_Problem statement_
Go through the material below and state how many lines include "camera", giving the number only.

== Records to process

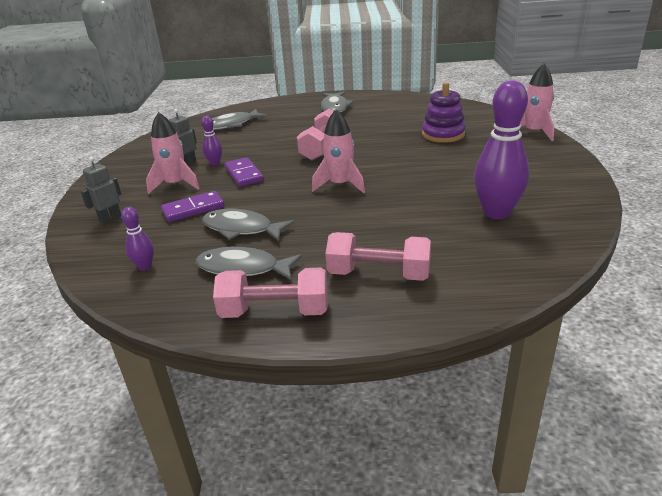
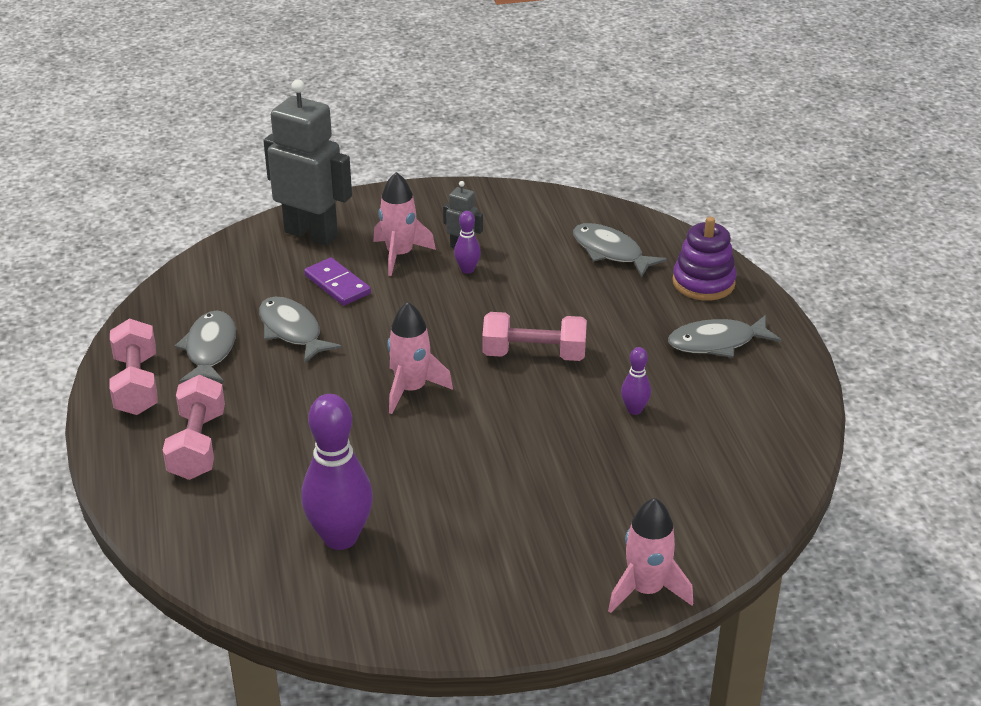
camera: 75 degrees right, 5 degrees up
(110, 219) = (311, 234): grey robot -> grey robot, size x2.23
(145, 266) = (215, 285): purple bowling pin -> purple bowling pin (634, 410)
(241, 229) = (292, 331): grey fish -> grey fish turned 45 degrees counterclockwise
(244, 174) = (435, 301): purple domino -> none
(443, 134) = (613, 478): purple stacking toy -> purple stacking toy (703, 283)

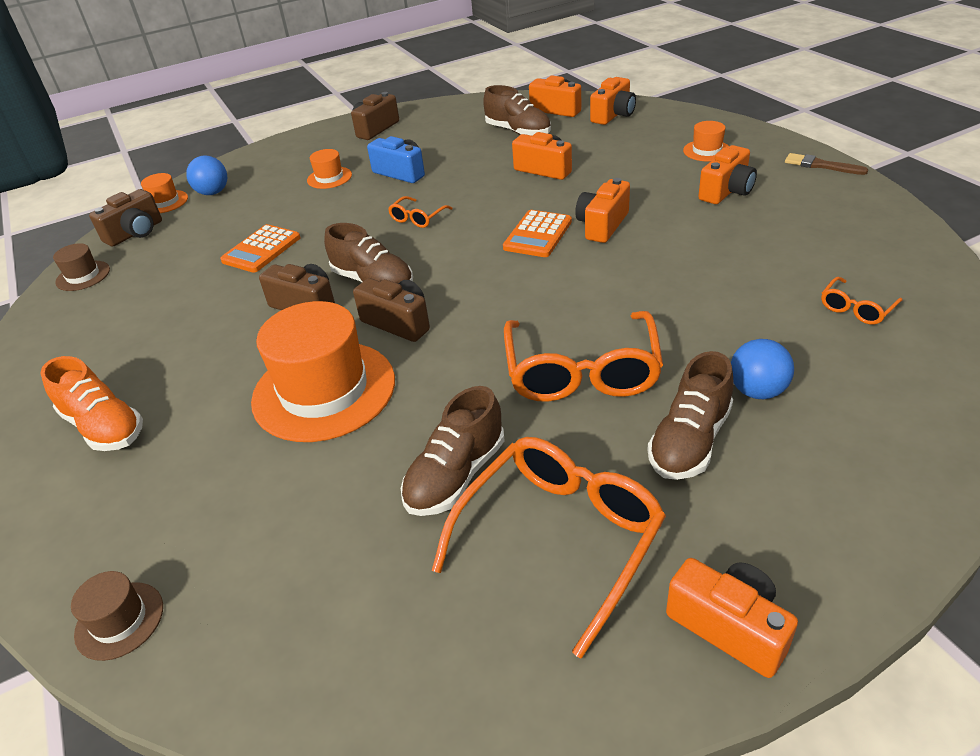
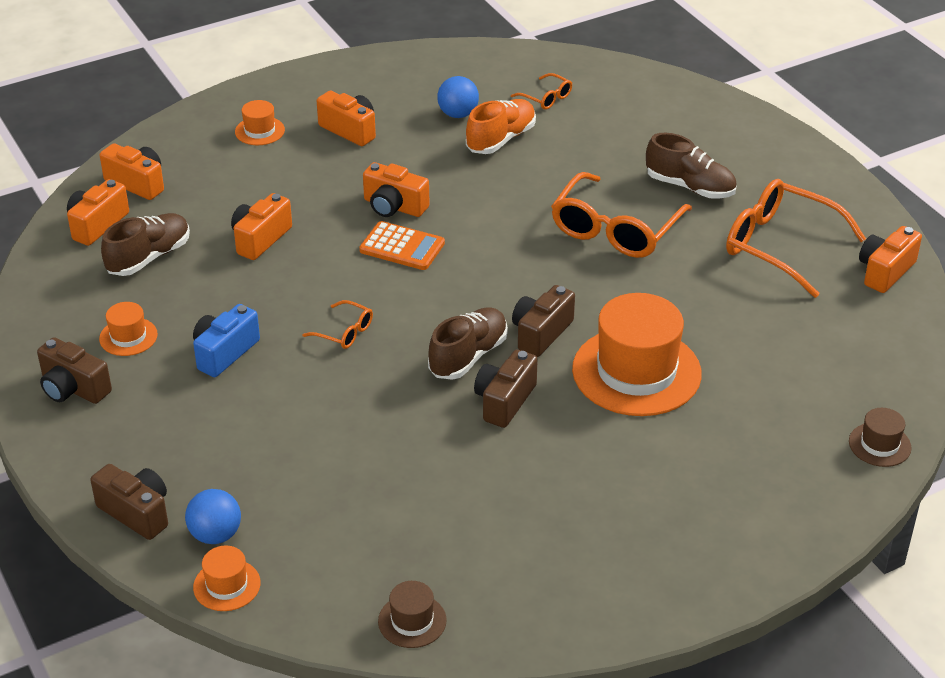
camera: 95 degrees left, 0 degrees up
(104, 427) = (687, 513): orange shoe -> orange shoe (501, 139)
(135, 233) = (311, 595): brown camera -> brown camera (136, 513)
(261, 249) = (384, 455): orange calculator -> none
(329, 178) = (213, 418): orange hat -> orange hat (128, 337)
(456, 475) = (730, 292): brown shoe -> none
(582, 371) = (615, 229): orange glasses -> orange glasses turned 120 degrees clockwise
(729, 626) = (833, 189): orange camera -> orange camera (885, 271)
(757, 391) = (639, 153): blue ball -> blue ball (458, 114)
(821, 165) = (317, 74): brown brush -> none

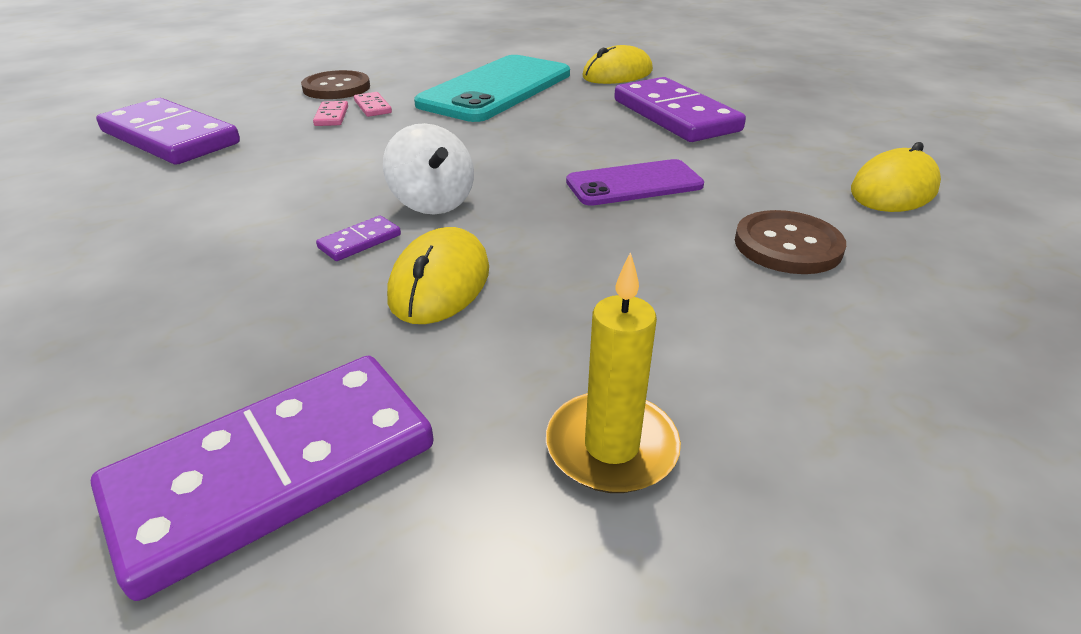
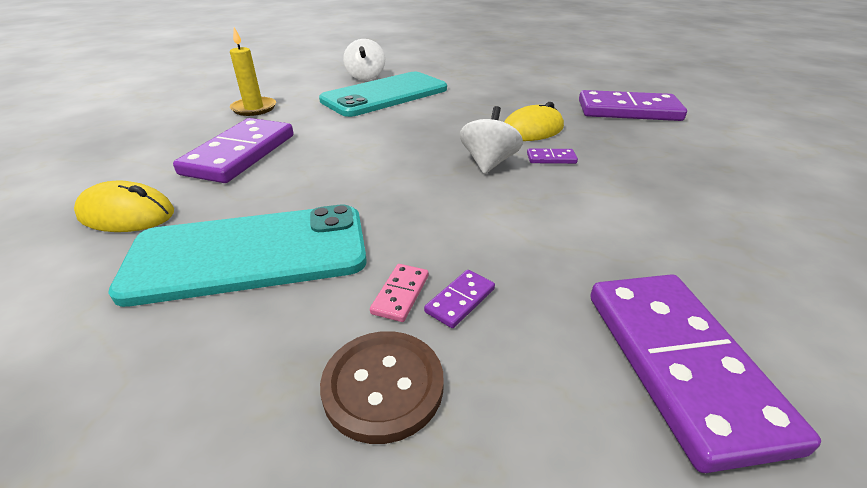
camera: 135 degrees left, 0 degrees up
(331, 116) = (460, 300): pink domino -> purple domino
(611, 447) = (531, 88): yellow candle -> yellow candle (254, 108)
(634, 184) = (376, 131): purple phone -> none
(787, 245) = (385, 95): brown button -> turquoise phone
(893, 190) = (297, 91): yellow mouse -> none
(949, 274) = (365, 76): none -> white spinning top

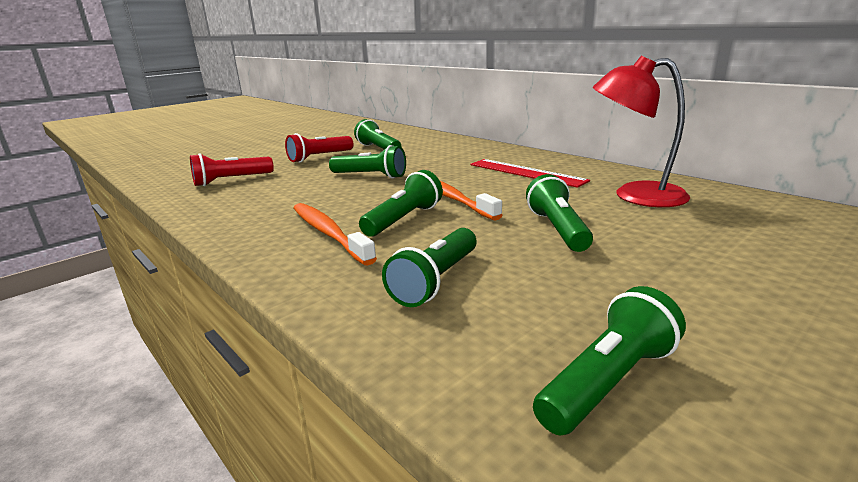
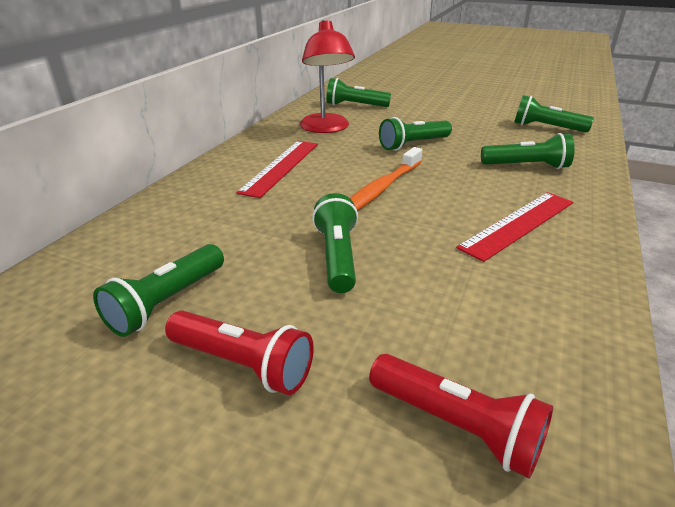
camera: 115 degrees left, 10 degrees up
(328, 233) = (518, 224): orange toothbrush -> red ruler
(404, 219) = (452, 197): green flashlight -> green flashlight (355, 105)

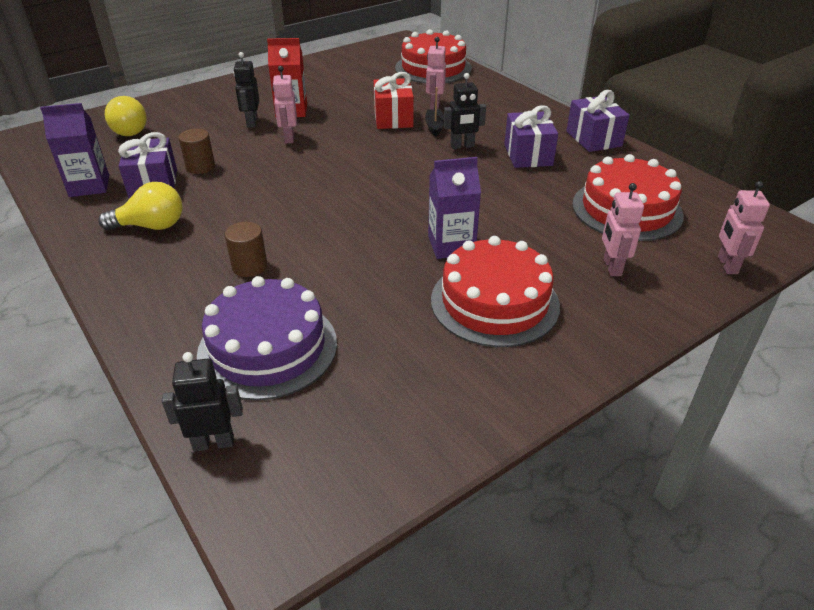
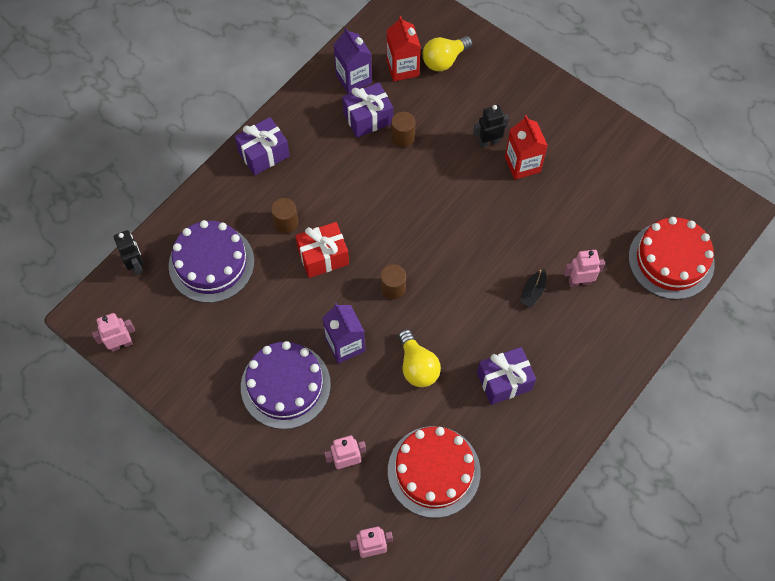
camera: 75 degrees right, 25 degrees up
(111, 154) = (402, 68): none -> red carton
(151, 226) = (315, 143): yellow light bulb -> yellow light bulb (417, 366)
(289, 138) = (470, 181): pink robot -> pink robot (121, 344)
(391, 201) = (393, 288): none -> brown cylinder
(393, 118) = (538, 252): red gift -> red gift (323, 257)
(434, 127) = (532, 292): black boat -> black boat turned 135 degrees clockwise
(462, 146) = (502, 323): black robot -> none
(494, 302) = (285, 385): red cake -> purple cake
(593, 139) = (557, 437): purple gift -> purple gift (263, 154)

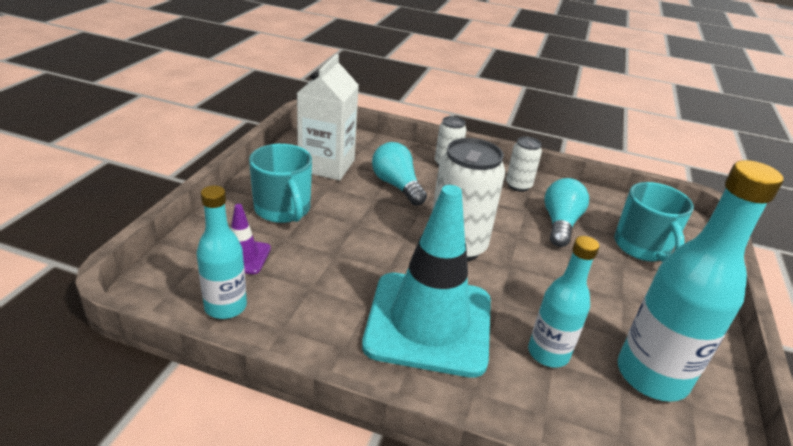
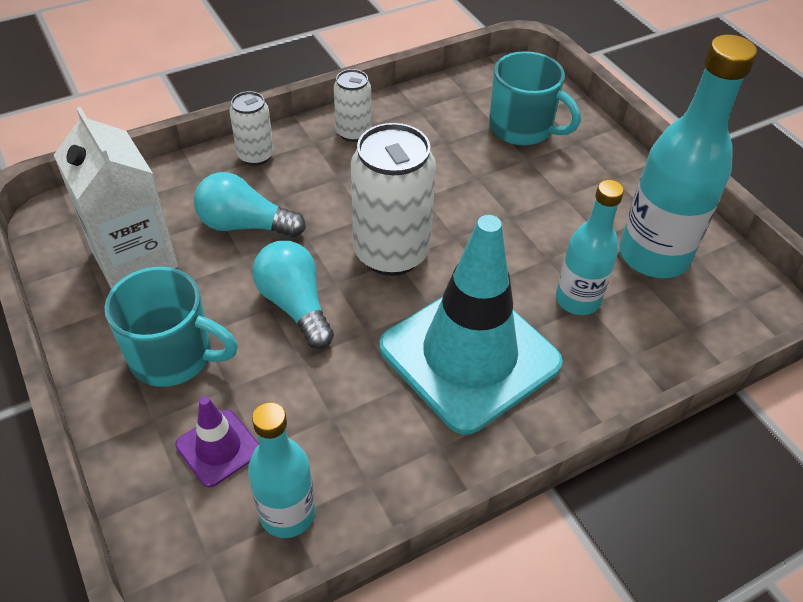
camera: 45 degrees left, 15 degrees up
(560, 224) = (438, 153): turquoise light bulb -> turquoise light bulb (295, 305)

====

_Output for this task_
8